» **WHAT THE TASK REQUIRES**: Line by line, set down all the data below exactly, omitting any picture.

» **Scene edit records**:
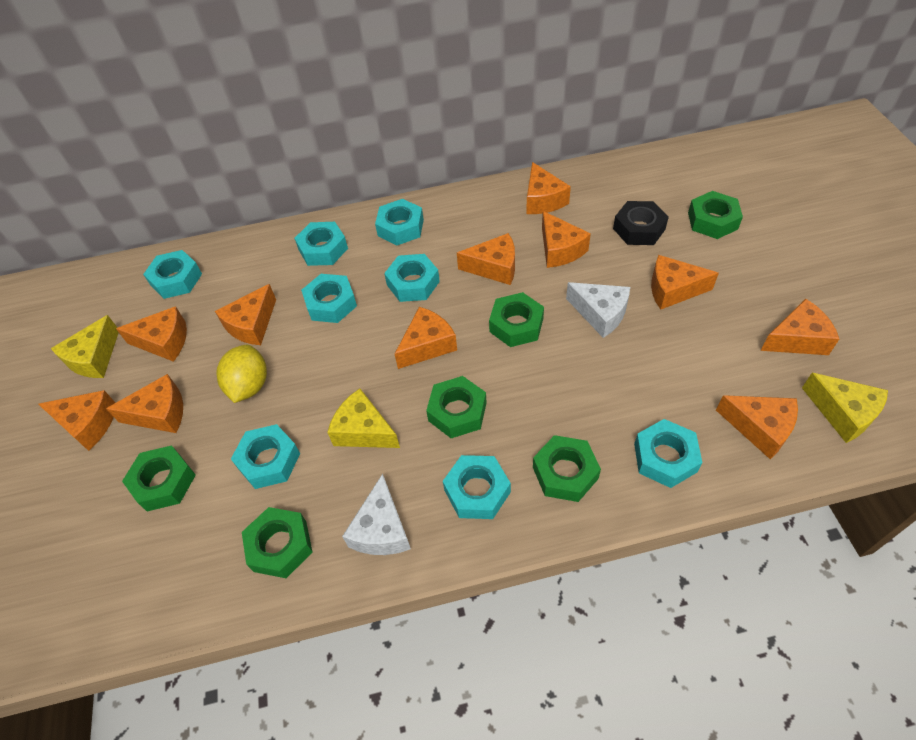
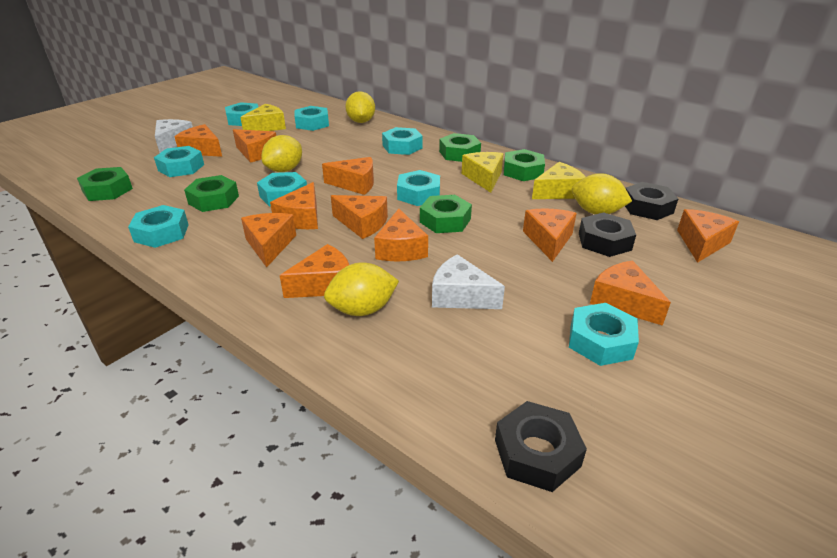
black nut: 1 -> 3
green nut: 6 -> 5
yellow lemon: 1 -> 4

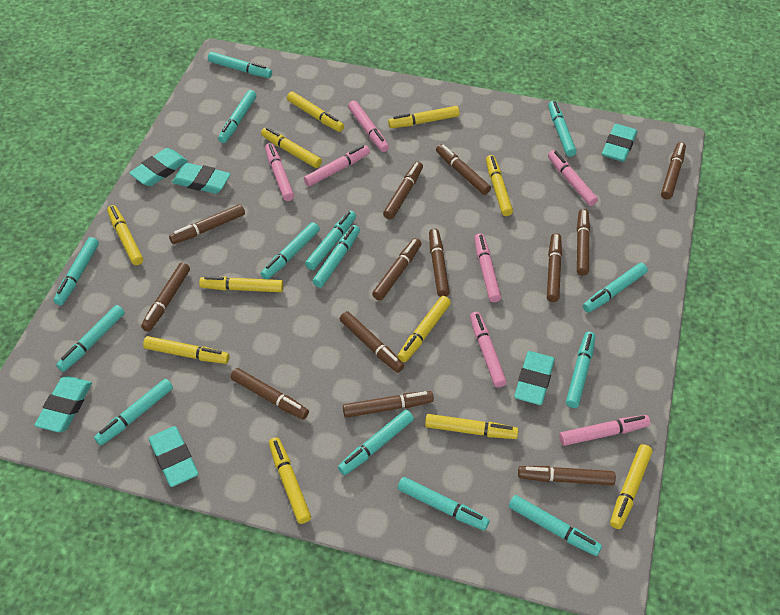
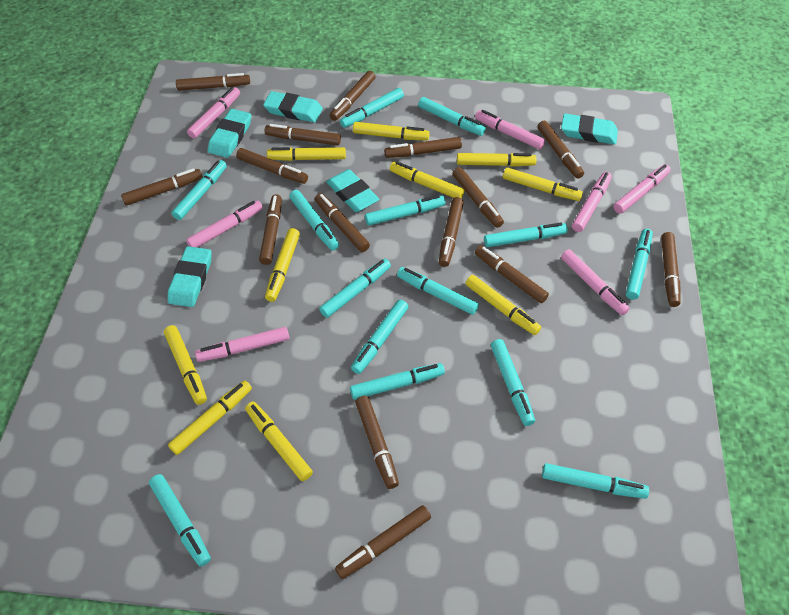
brown marker: 13 -> 15
turquoise eraser: 6 -> 5
yellow marker: 11 -> 10

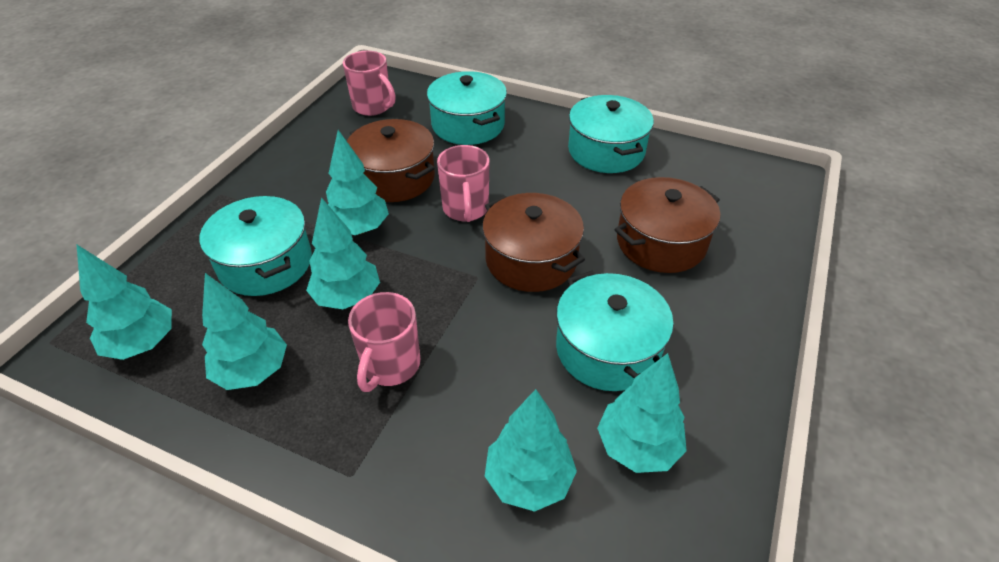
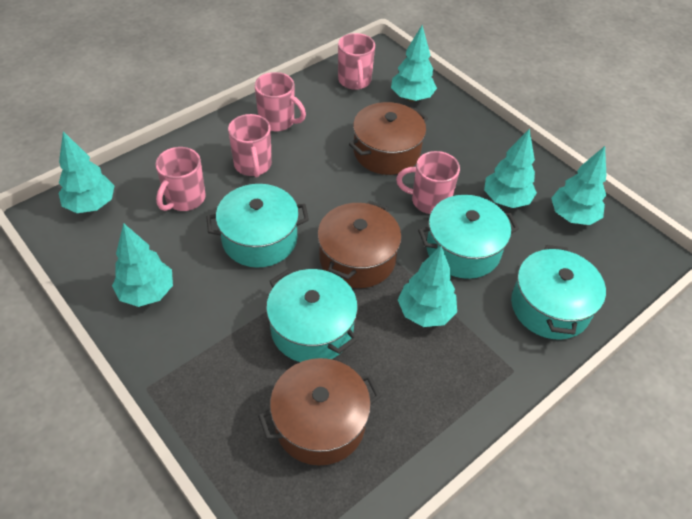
pink mug: 3 -> 5

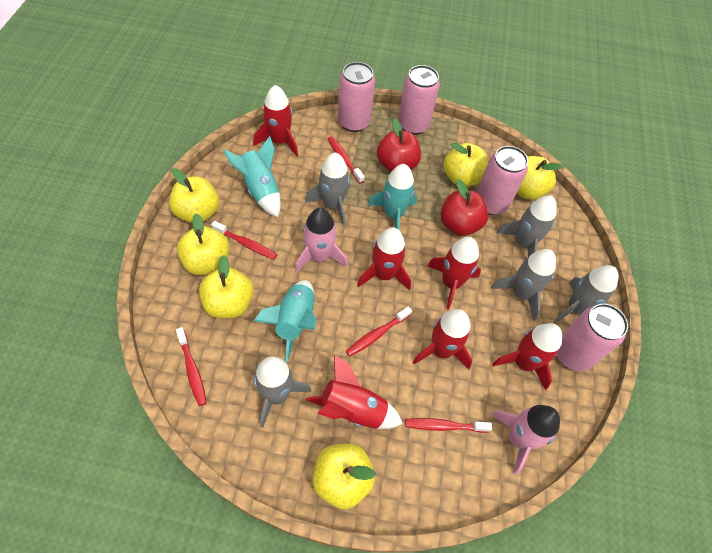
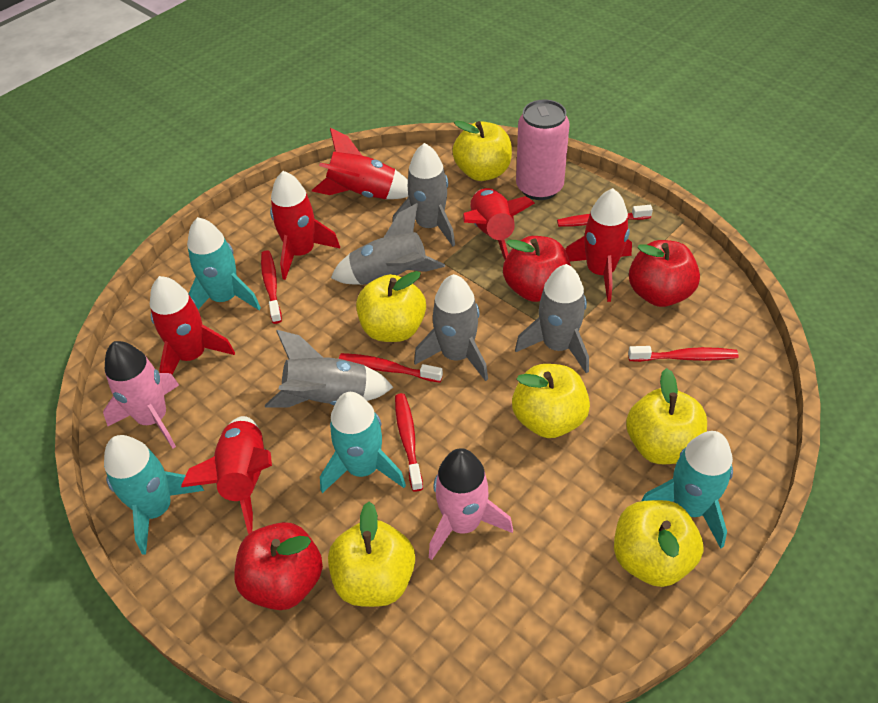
pink can: 4 -> 1
red apple: 2 -> 3
turquoise rocket: 3 -> 4

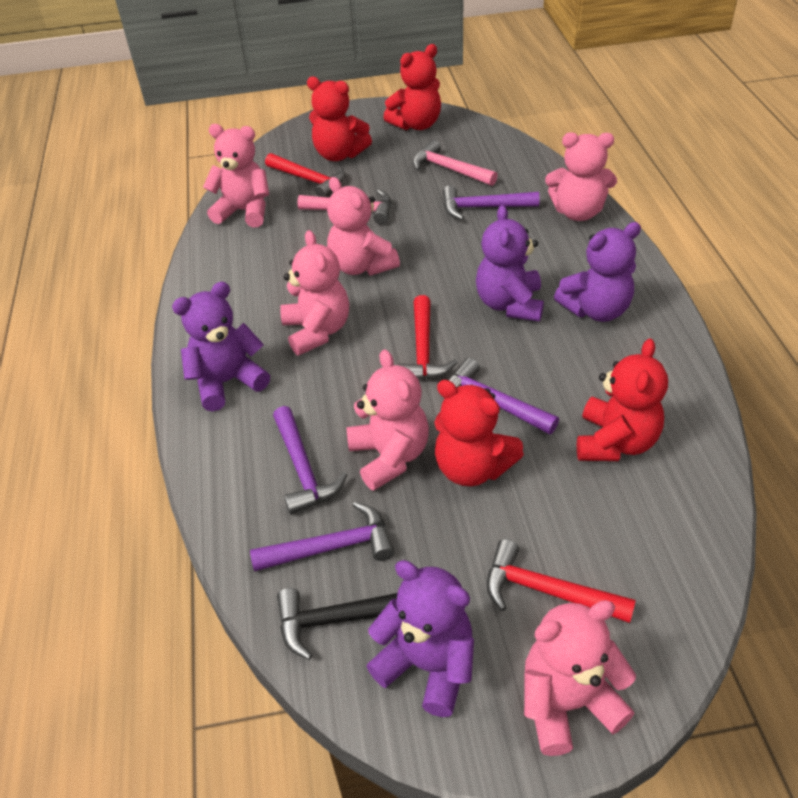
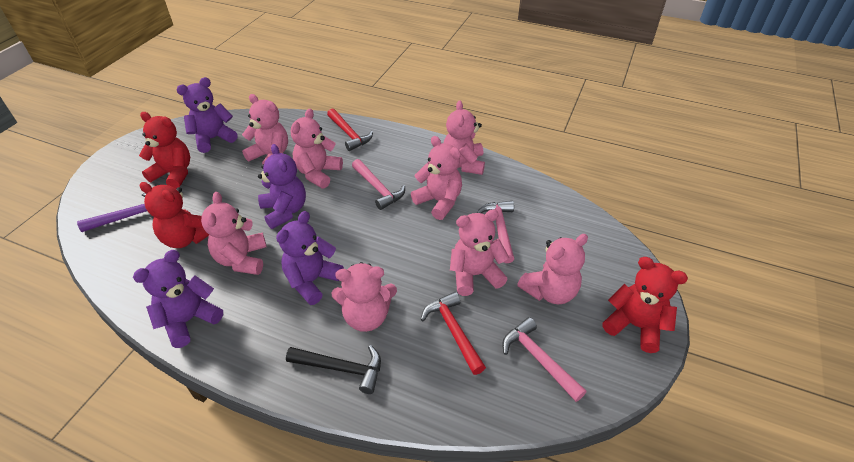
pink hammer: 2 -> 3
pink teddy bear: 6 -> 8
purple hammer: 4 -> 1
red hammer: 3 -> 2
red teddy bear: 4 -> 3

» **ANSWER TO THIS TASK**:
black nut: 1 -> 3
green nut: 6 -> 5
yellow lemon: 1 -> 4

brown marker: 13 -> 15
turquoise eraser: 6 -> 5
yellow marker: 11 -> 10

pink mug: 3 -> 5

pink can: 4 -> 1
red apple: 2 -> 3
turquoise rocket: 3 -> 4

pink hammer: 2 -> 3
pink teddy bear: 6 -> 8
purple hammer: 4 -> 1
red hammer: 3 -> 2
red teddy bear: 4 -> 3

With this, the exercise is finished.